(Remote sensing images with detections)
○ ○ ○ ○

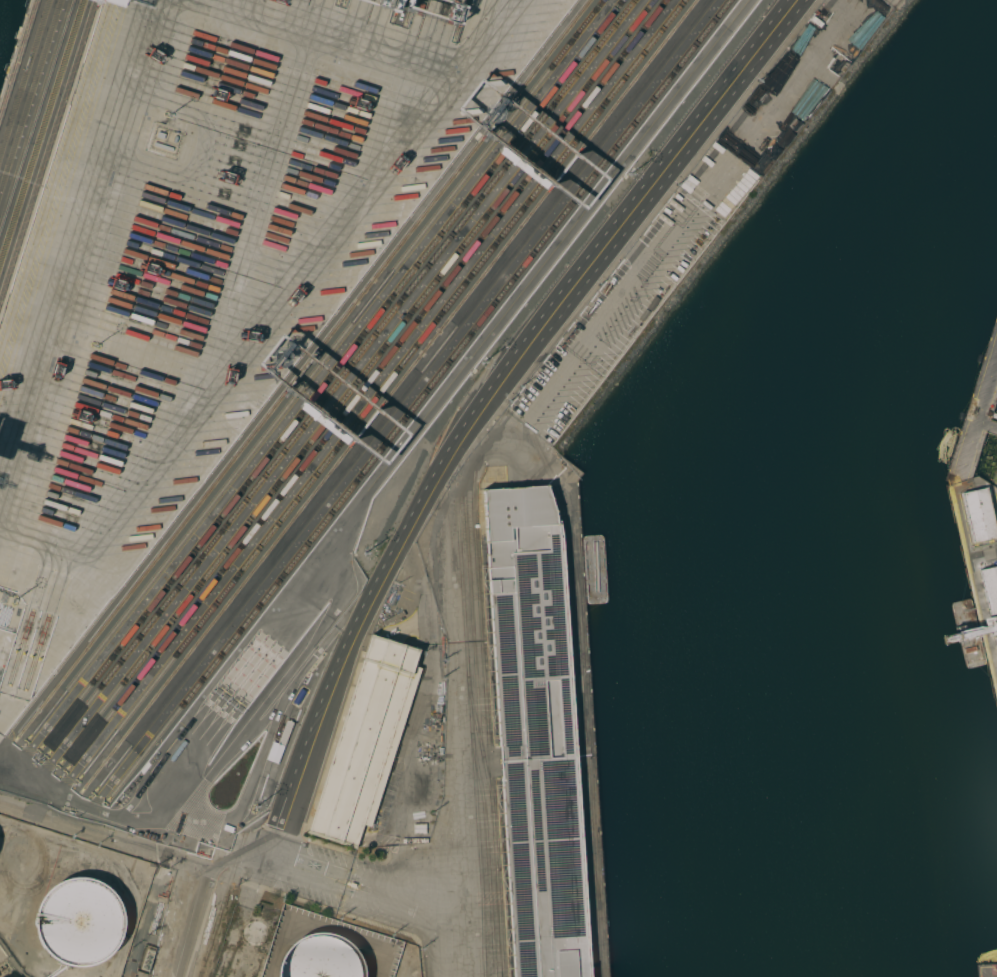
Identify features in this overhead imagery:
building: (98, 40)
building: (63, 165)
road: (650, 240)
building: (36, 251)
road: (611, 293)
railway: (314, 368)
railway: (330, 373)
railway: (339, 376)
railway: (355, 380)
railway: (365, 383)
railway: (381, 388)
railway: (402, 394)
railway: (417, 399)
road: (487, 402)
building: (988, 413)
pier: (977, 418)
building: (978, 445)
building: (979, 514)
building: (991, 595)
road: (427, 678)
road: (451, 721)
building: (537, 733)
building: (367, 742)
road: (135, 840)
road: (363, 887)
building: (87, 924)
storage tank: (87, 924)
building: (329, 959)
storage tank: (329, 959)
pier: (986, 970)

○ ○ ○ ○

Exercise: Where a line of the entries above holds the word "railway", return that line.

Written solution:
railway: (314, 368)
railway: (330, 373)
railway: (339, 376)
railway: (355, 380)
railway: (365, 383)
railway: (381, 388)
railway: (402, 394)
railway: (417, 399)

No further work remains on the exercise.